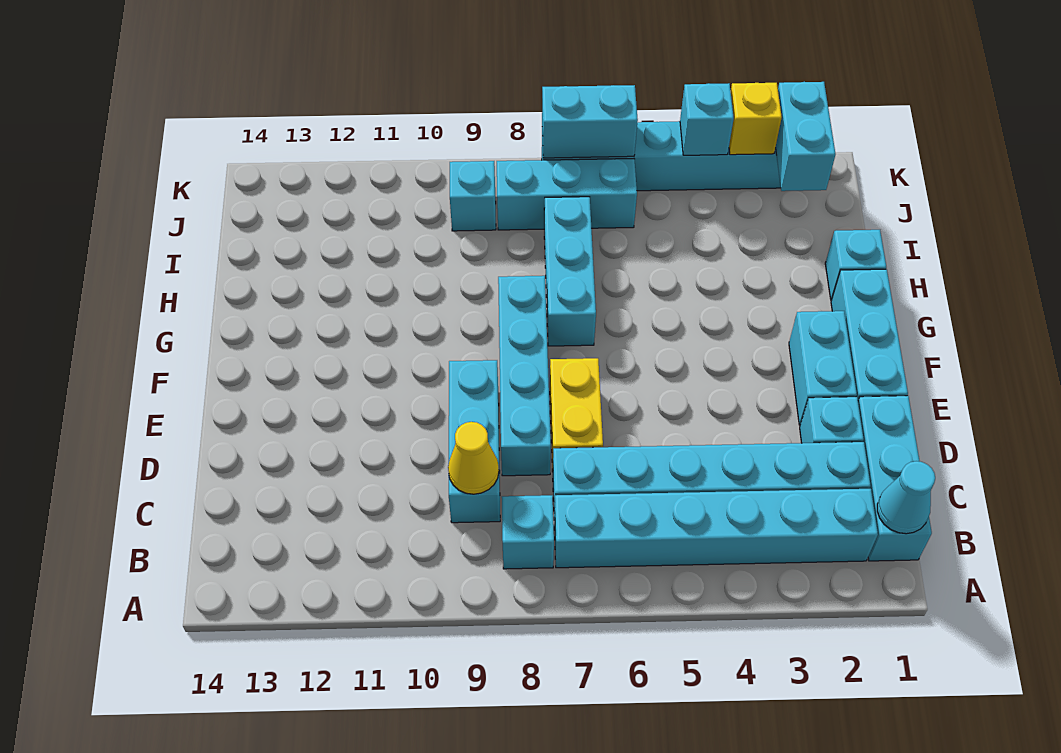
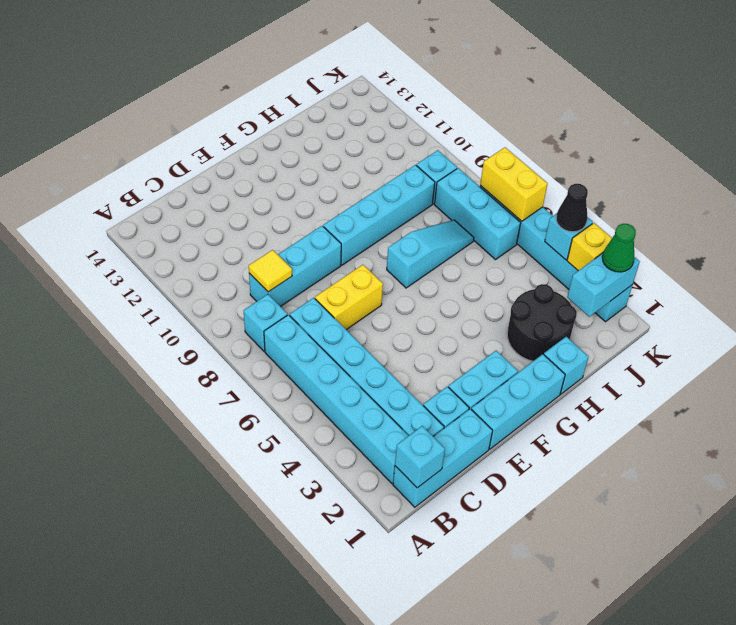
cyan cone B1 level 2 -> cyan brick B1 level 2
yellow cone C9 level 2 -> yellow tile C9 level 2
cyan brick D8:G8 level 1 -> cyan brick F9:I9 level 1
cyan brick G7:I7 level 1 -> cyan slope G7:I7 level 1 top G
none -> black round brick H2:I3 level 1
none -> green cone K2 level 3
none -> black cone K4 level 3
cyan brick K6:K7 level 2 -> yellow brick K6:K7 level 2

____

Problem to solve:
The expected output is the lines from the one with "none -> black round brick H2:I3 level 1" through the end of the data, exactly as written and nothing more.

Response for this exercise:
none -> black round brick H2:I3 level 1
none -> green cone K2 level 3
none -> black cone K4 level 3
cyan brick K6:K7 level 2 -> yellow brick K6:K7 level 2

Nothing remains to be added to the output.